• **Try it**
Starting at the line that contains "(805, 197) = (582, 154): none -> red apple", quote every line through the end of the entries, word for word, skipping the pictures.

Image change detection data

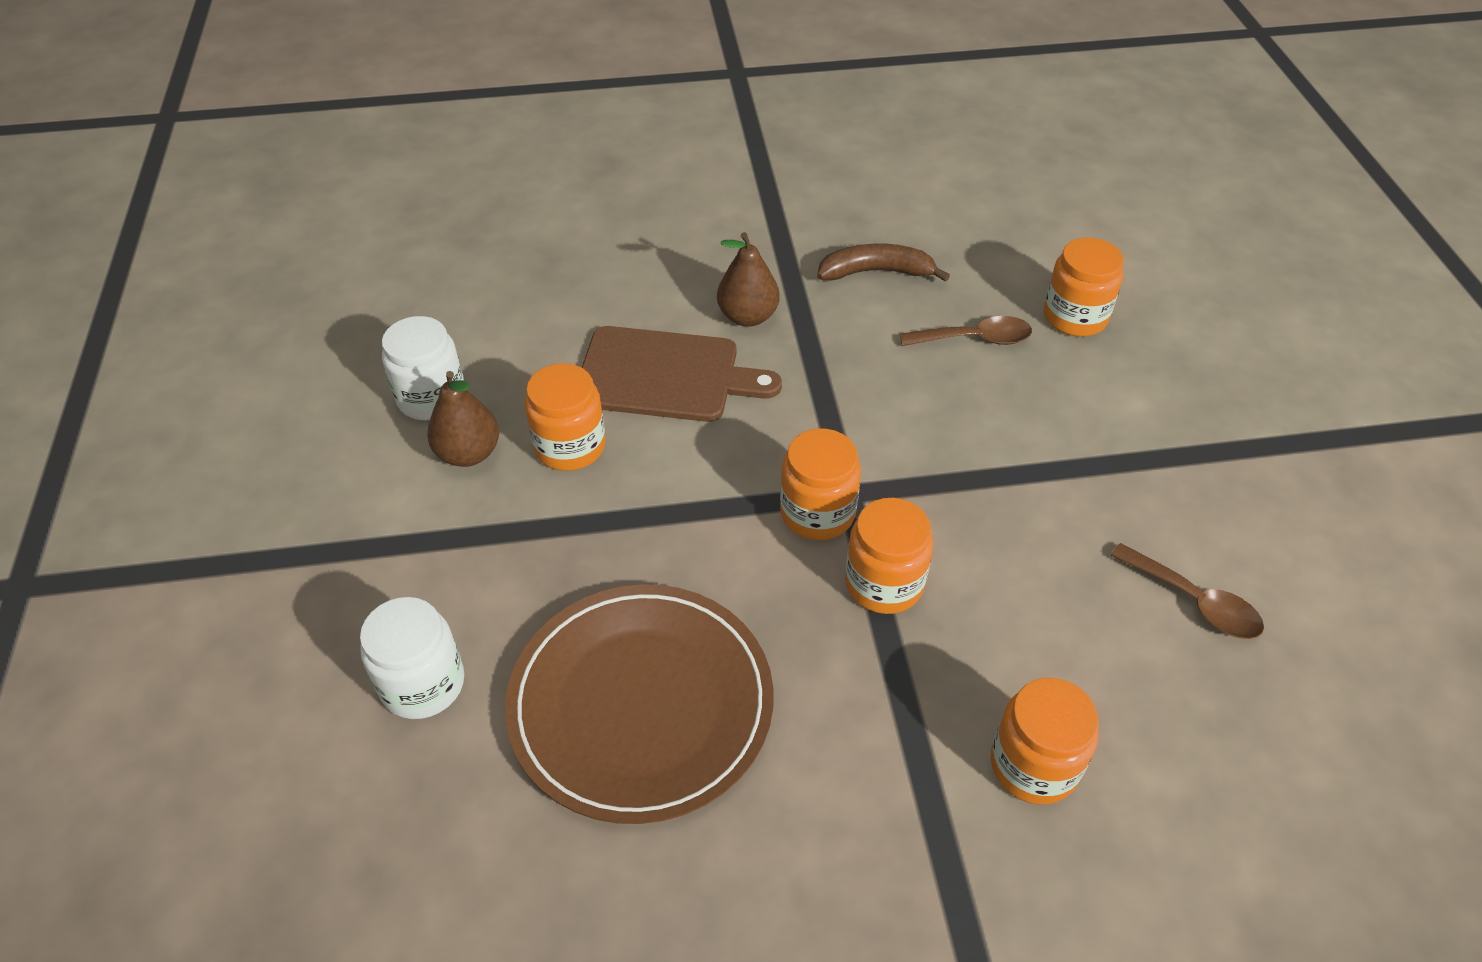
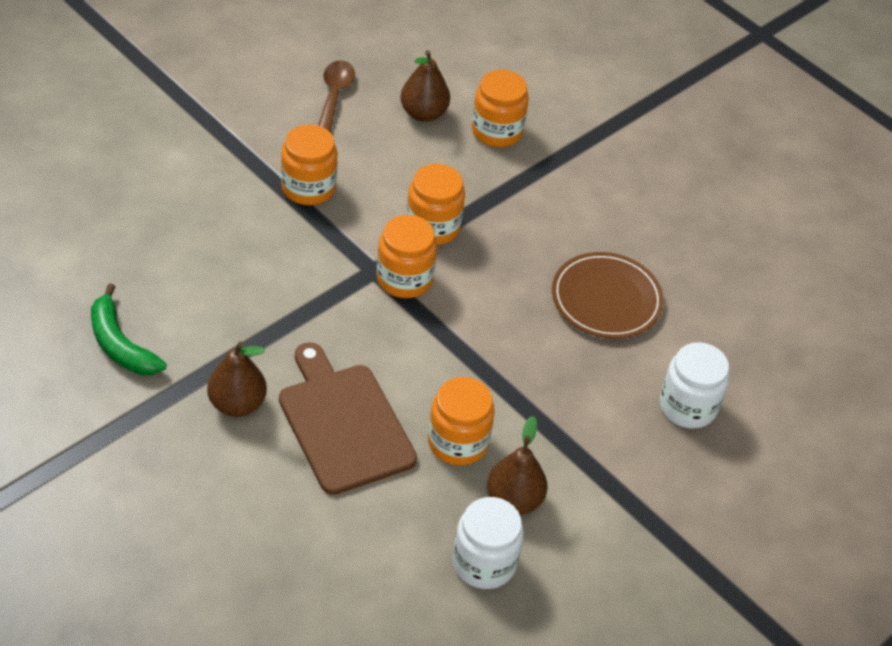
camera: 130 degrees left, 0 degrees up
(641, 704) = (606, 299): brown plate -> brown plate, size x0.64
(876, 272) = (120, 344): brown banana -> green banana
(974, 339) = (165, 257): brown spoon -> none
(1075, 317) = (97, 209): orange jar -> orange jar (308, 188)
(1113, 689) = (423, 113): none -> brown pear

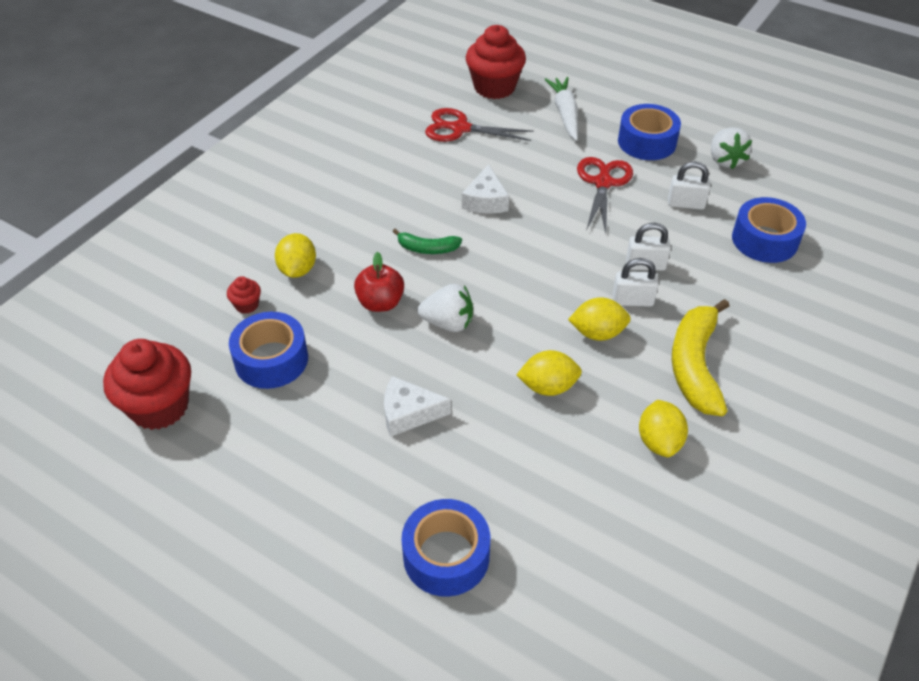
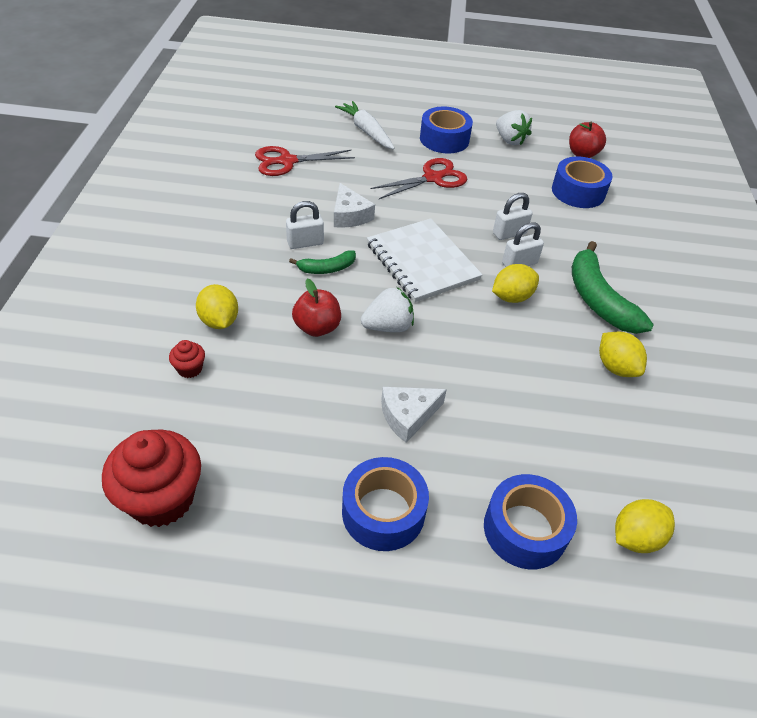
camera: 30 degrees left, 0 degrees up
(271, 360) = (248, 412): blue tape -> blue tape (383, 512)
(494, 87) = (293, 122): red cupcake -> none
(527, 269) = (422, 262): none -> white notebook
(548, 387) = (505, 353): yellow lemon -> yellow lemon (635, 537)
(603, 182) = (433, 178): red scissors -> red scissors turned 75 degrees clockwise
(686, 204) = (505, 179): white padlock -> white padlock (305, 243)
(695, 365) = (598, 299): yellow banana -> green banana
(805, 197) = (582, 154): none -> red apple

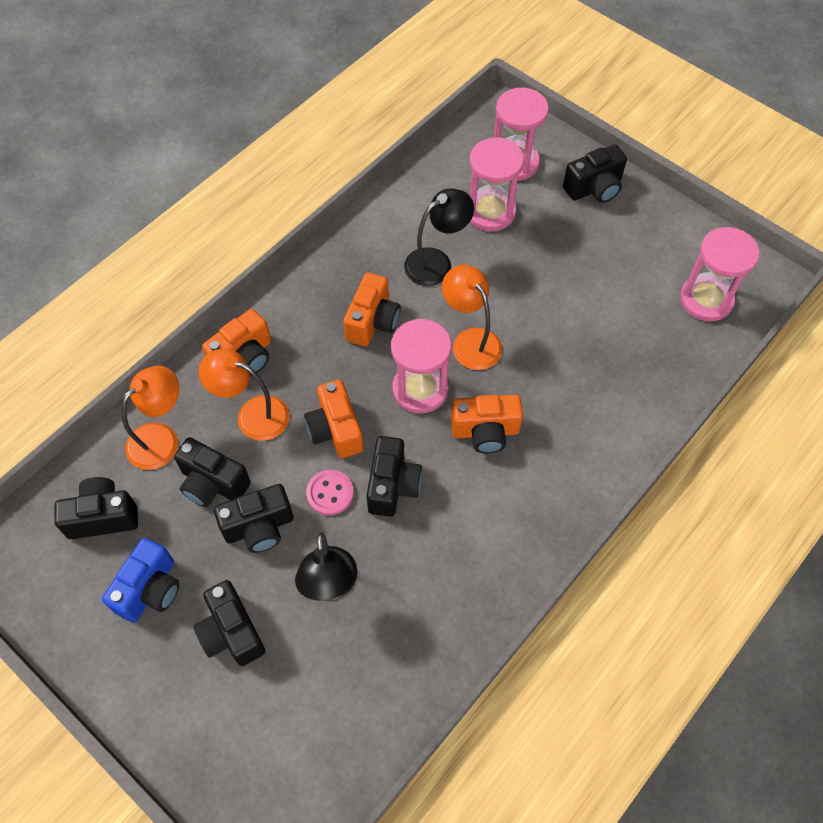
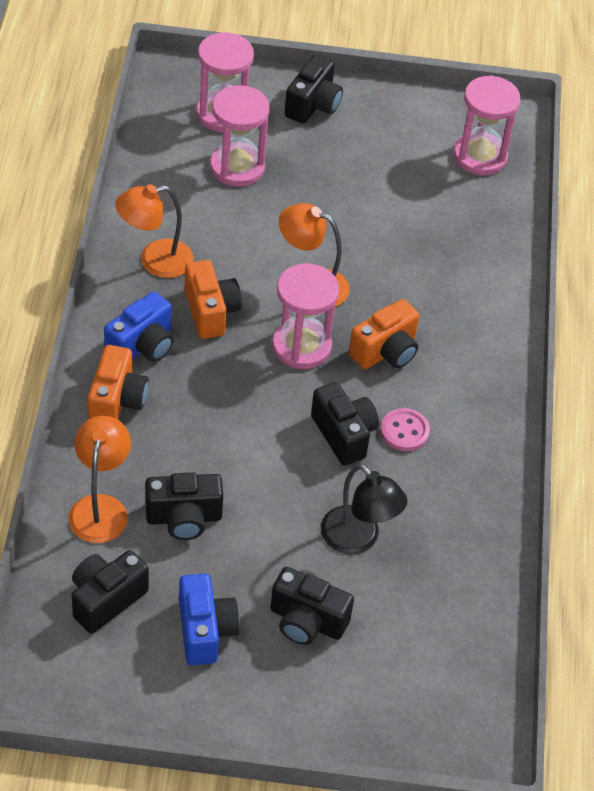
camera: 40 degrees left, 10 degrees down
(252, 414) = (169, 444): orange lamp -> orange lamp (155, 261)
(259, 527) = (257, 529): black camera -> none
(299, 322) = (142, 346): none -> blue camera
(330, 493) = (295, 469): pink button -> pink button (404, 431)
(335, 430) = (256, 417): orange camera -> none
(436, 262) = (225, 233): black lamp -> none

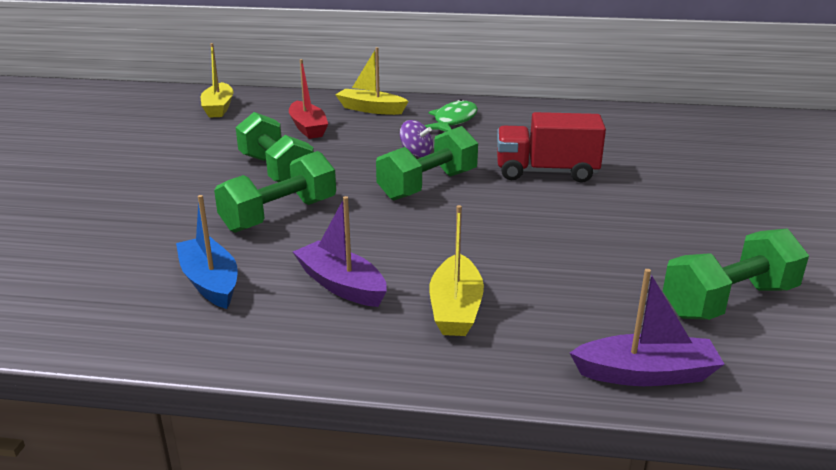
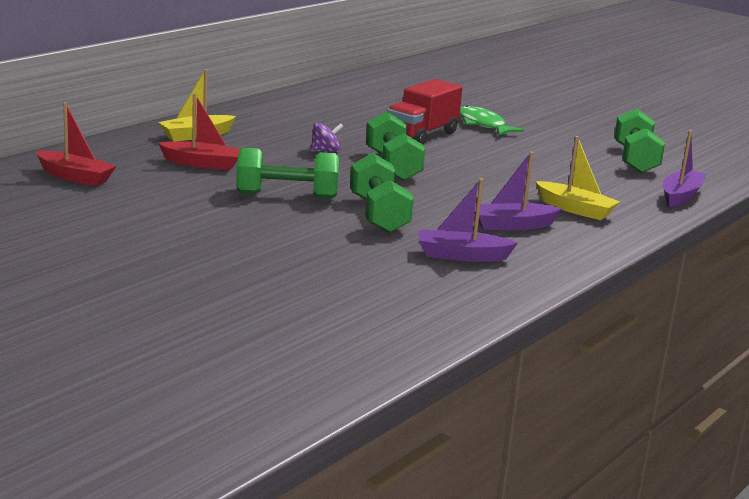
camera: 60 degrees left, 5 degrees down
(210, 282) = (462, 256): blue boat -> purple boat
(218, 108) = (75, 177): yellow boat -> red boat
(453, 121) = (276, 124): green fish -> green fish (483, 125)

• **Reply**
(805, 197) = (582, 154): none -> red apple

camera: 40 degrees left, 10 degrees down
(252, 414) = (169, 444): orange lamp -> orange lamp (155, 261)
(259, 527) = (257, 529): black camera -> none
(299, 322) = (142, 346): none -> blue camera
(330, 493) = (295, 469): pink button -> pink button (404, 431)
(335, 430) = (256, 417): orange camera -> none
(436, 262) = (225, 233): black lamp -> none

camera: 60 degrees left, 5 degrees down
(210, 282) = (462, 256): blue boat -> purple boat
(218, 108) = (75, 177): yellow boat -> red boat
(453, 121) = (276, 124): green fish -> green fish (483, 125)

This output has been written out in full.